Directions »
Word for word, transcribe the listing that follows, minus any pictures.

Collected material »
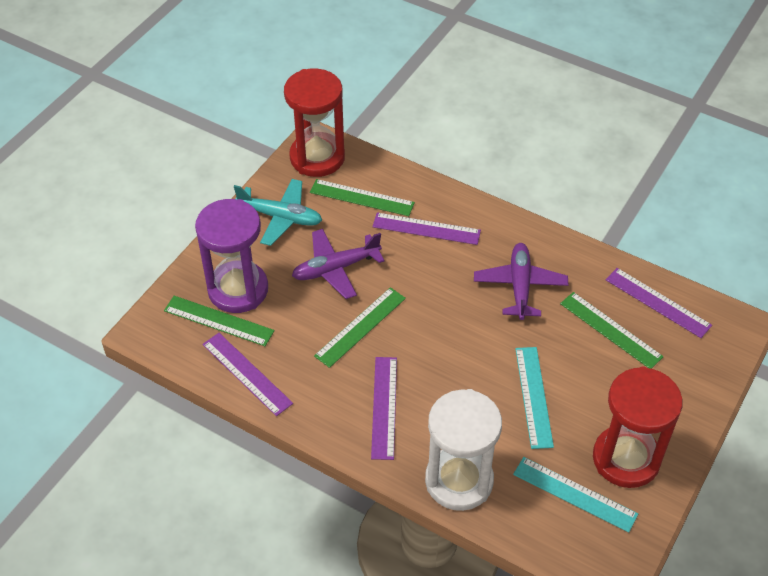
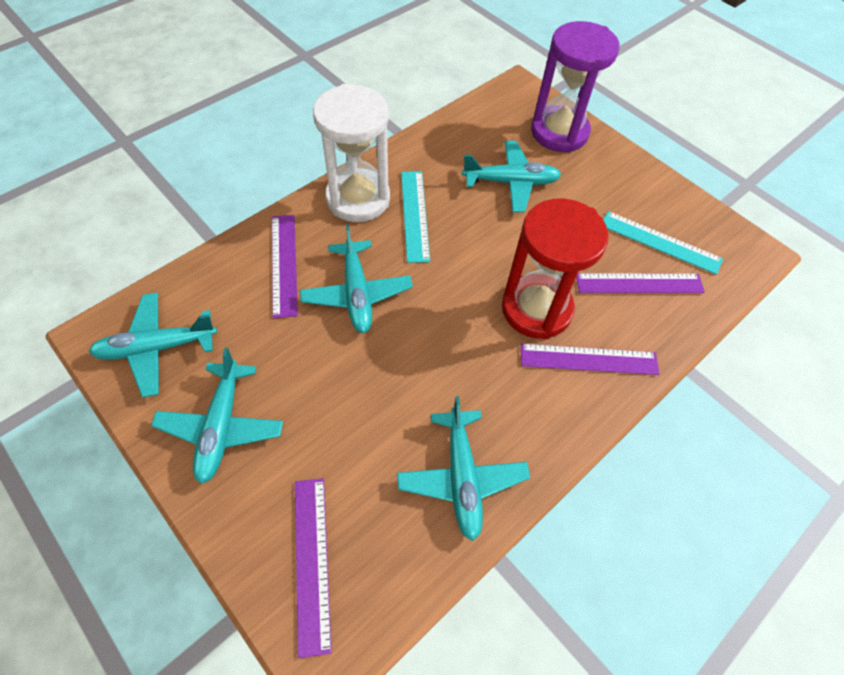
green ruler: 4 -> 0
purple plane: 2 -> 0
red hourglass: 2 -> 1
turquoise plane: 1 -> 5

Result »
green ruler: 4 -> 0
purple plane: 2 -> 0
red hourglass: 2 -> 1
turquoise plane: 1 -> 5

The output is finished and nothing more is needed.